## The problem
Below are entries; tally how many lines hold the string "pink" and answer with only that figure.

Object state comparisons:
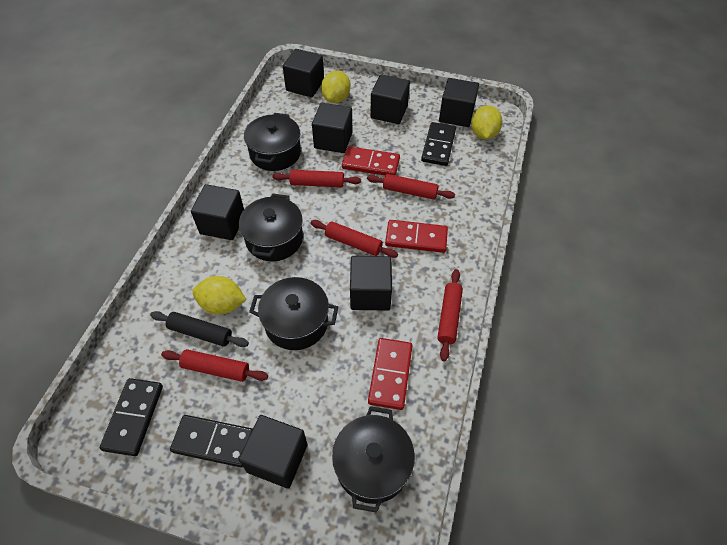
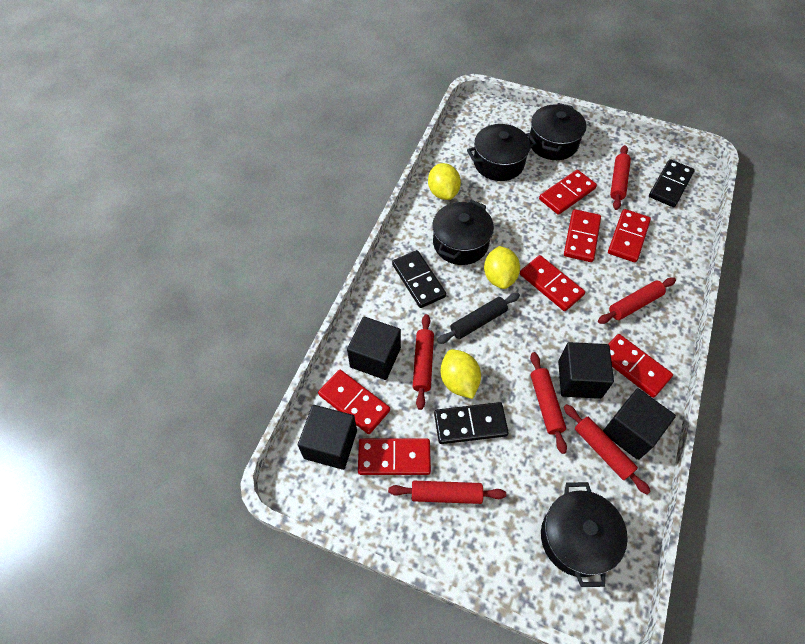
black cube: 7 -> 4
red domino: 3 -> 7
red rolling pin: 5 -> 6

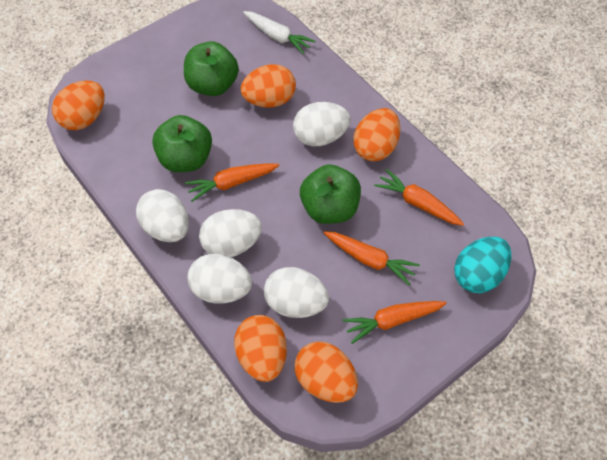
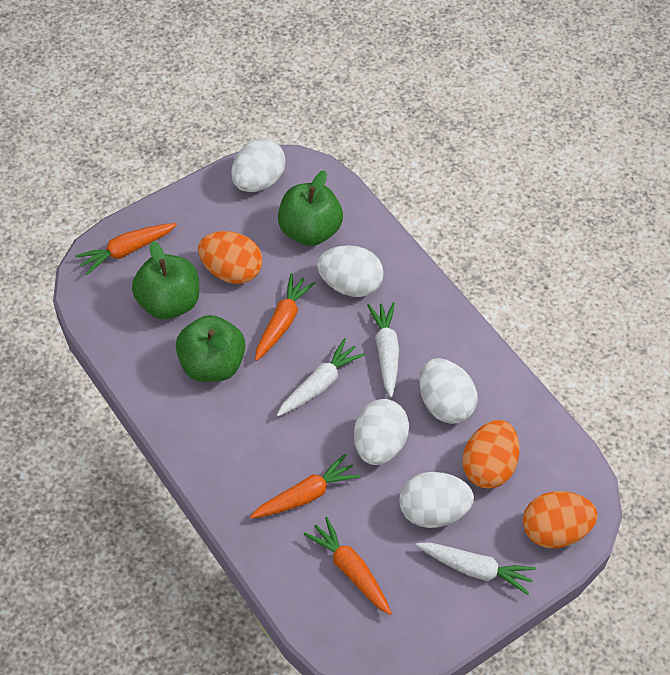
orange egg: 5 -> 3
turquoise egg: 1 -> 0
white carrot: 1 -> 3

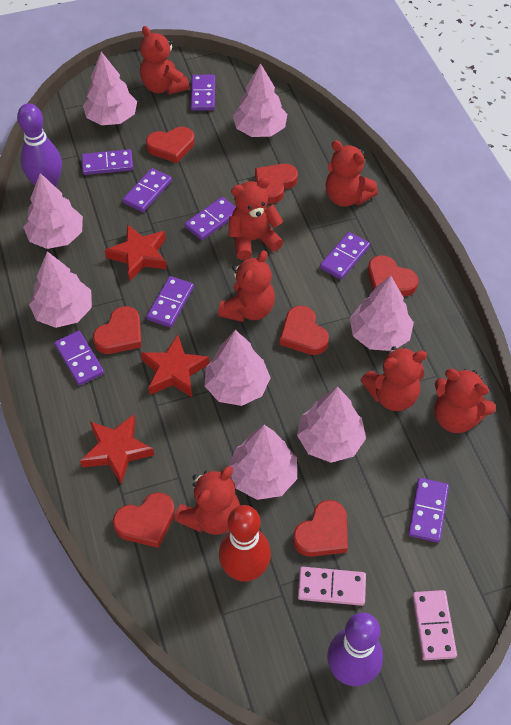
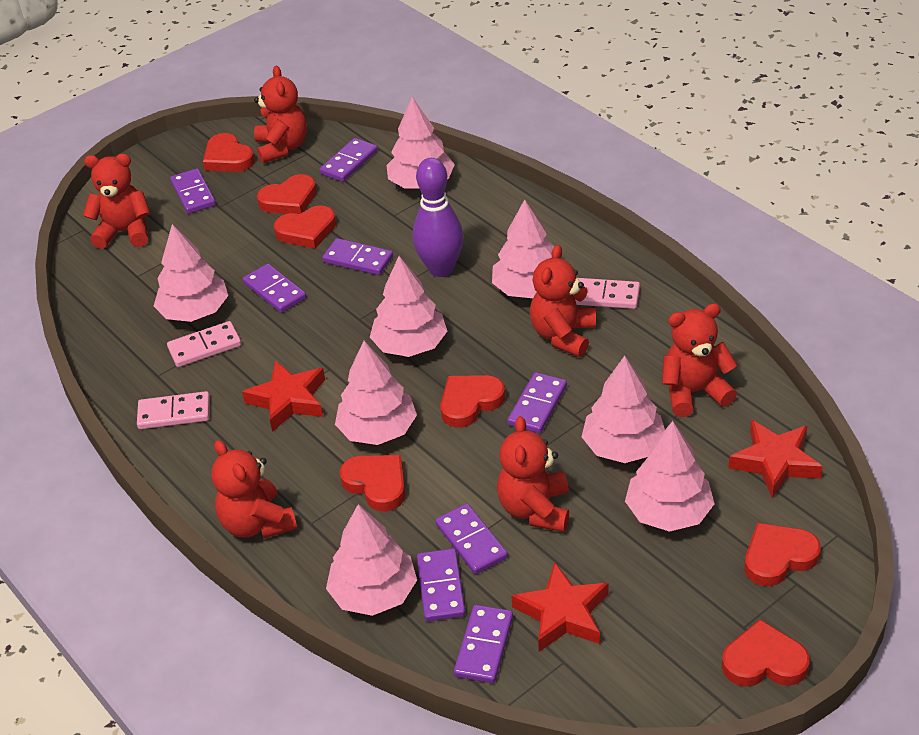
pink domino: 2 -> 3
purple bowling pin: 2 -> 1
red bowling pin: 1 -> 0
red teddy bear: 7 -> 6

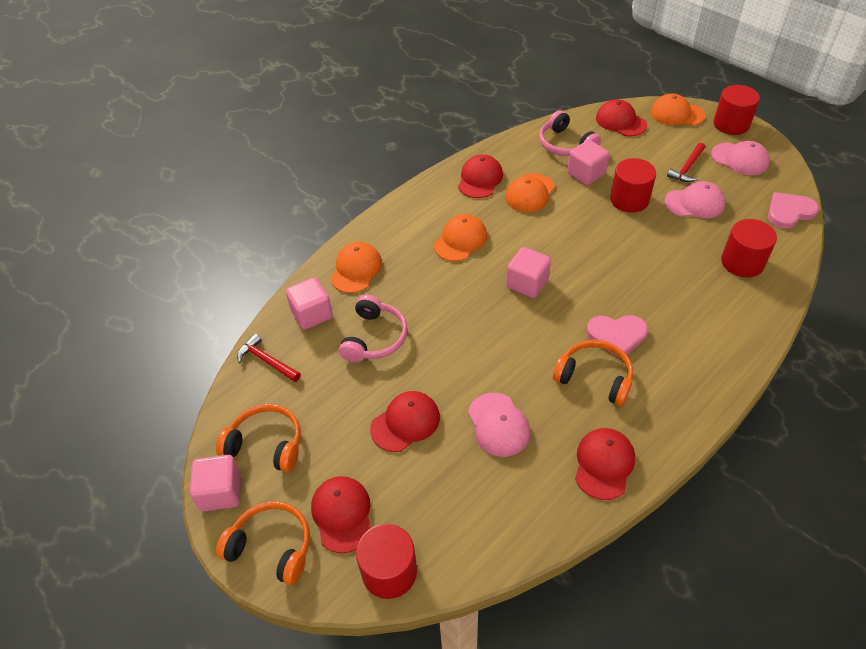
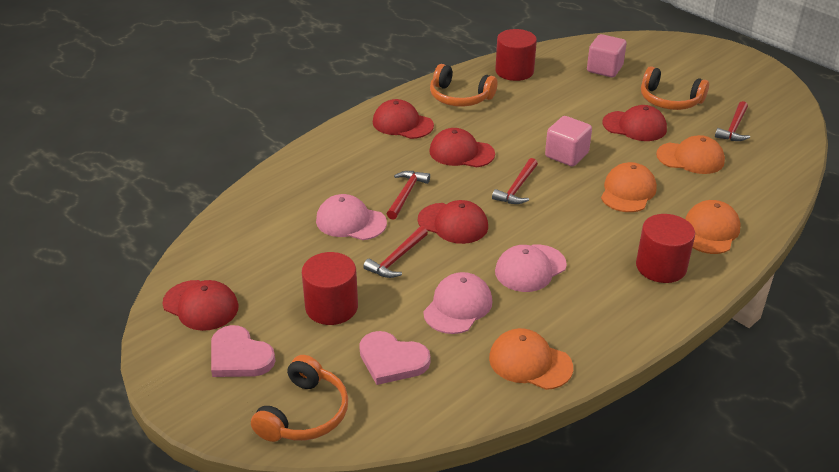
pink cube: 4 -> 2
pink headphones: 2 -> 0
red cylinder: 4 -> 3
red hammer: 2 -> 4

## Solution for this task
3